### What is needed:
Which lines of the entries below hold the word "brick"? Report each of them.

** Opening Data records block **

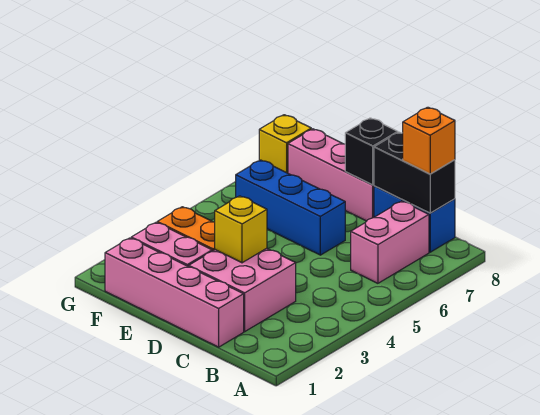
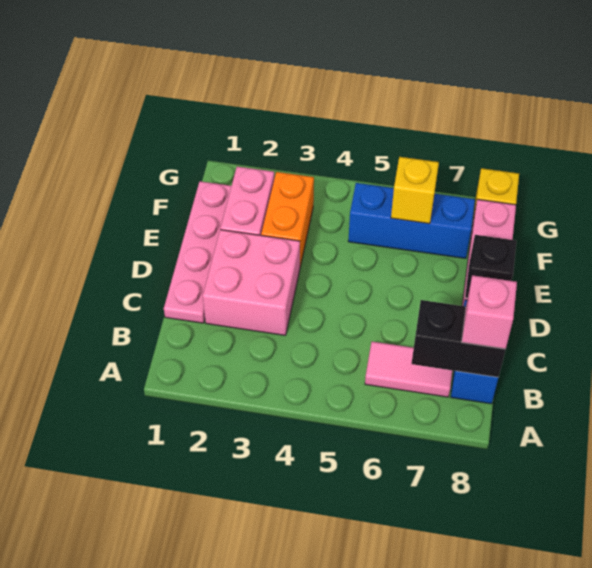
pink 1x2 brick [351,201,429,283] -> pink 1x2 tile [365,342,452,397]
black 1x2 brick [374,132,455,213] -> black 1x2 brick turned to [411,300,506,377]
orange 1x1 brick [403,107,455,174] -> pink 1x1 brick [462,275,517,349]
pink 1x4 brick [105,238,244,347] -> pink 1x4 plate [164,181,231,323]
yellow 1x1 brick [215,196,267,263] -> yellow 1x1 brick moved to [391,157,439,224]
blue 1x3 brick [236,160,345,255] -> blue 1x3 brick turned to [348,183,475,258]

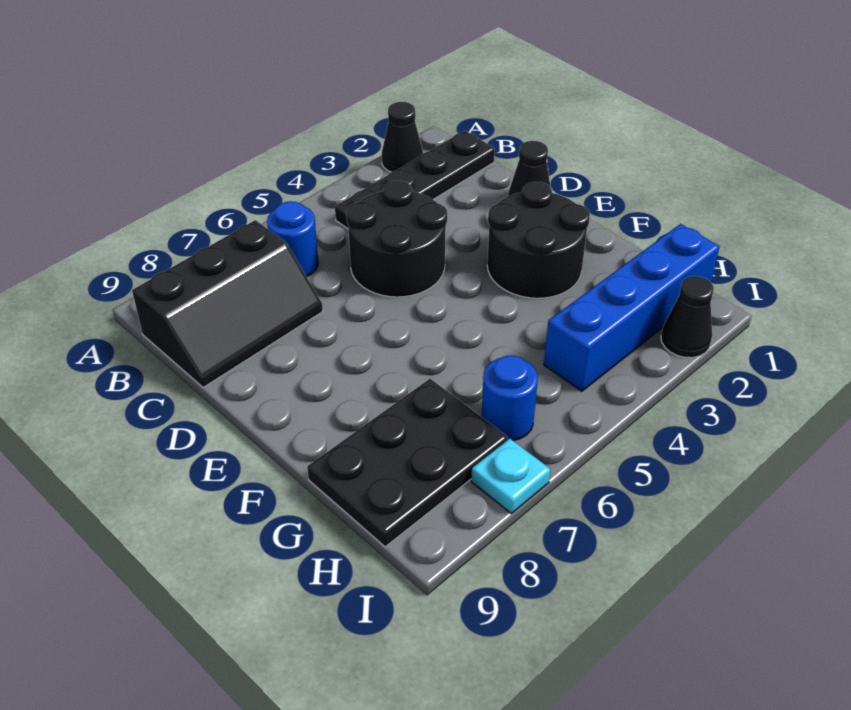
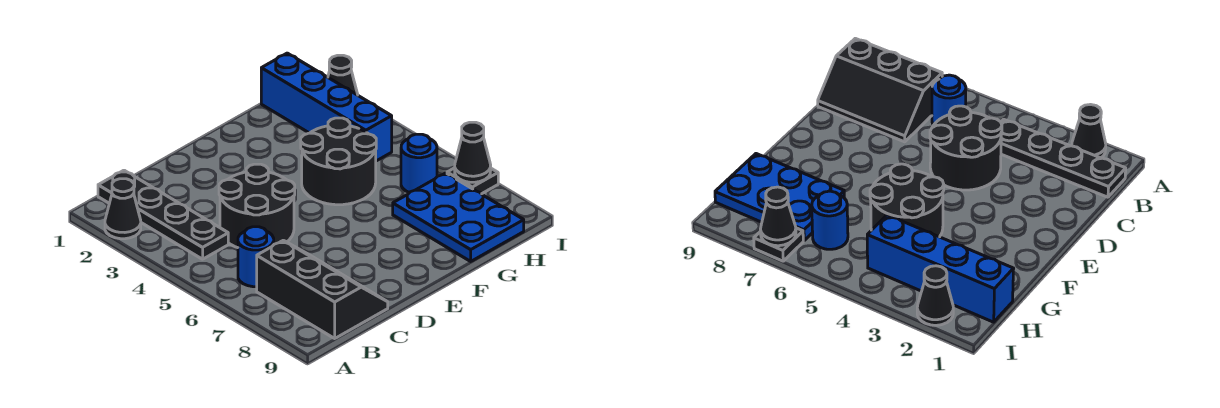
black 1x1 cone [508,141,551,196] -> black 1x1 cone moved to [455,122,491,182]
black 2x2 round brick [487,182,590,298] -> black 2x2 round brick moved to [301,118,376,205]
black 2x3 plate [307,379,508,547] -> blue 2x3 plate [393,173,524,261]
cyan 1x1 plate [471,439,550,514] -> black 1x1 plate [447,168,498,194]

** Closing Data records block **

### Solution to this exercise:
pink 1x2 brick [351,201,429,283] -> pink 1x2 tile [365,342,452,397]
black 1x2 brick [374,132,455,213] -> black 1x2 brick turned to [411,300,506,377]
orange 1x1 brick [403,107,455,174] -> pink 1x1 brick [462,275,517,349]
pink 1x4 brick [105,238,244,347] -> pink 1x4 plate [164,181,231,323]
yellow 1x1 brick [215,196,267,263] -> yellow 1x1 brick moved to [391,157,439,224]
blue 1x3 brick [236,160,345,255] -> blue 1x3 brick turned to [348,183,475,258]
black 2x2 round brick [487,182,590,298] -> black 2x2 round brick moved to [301,118,376,205]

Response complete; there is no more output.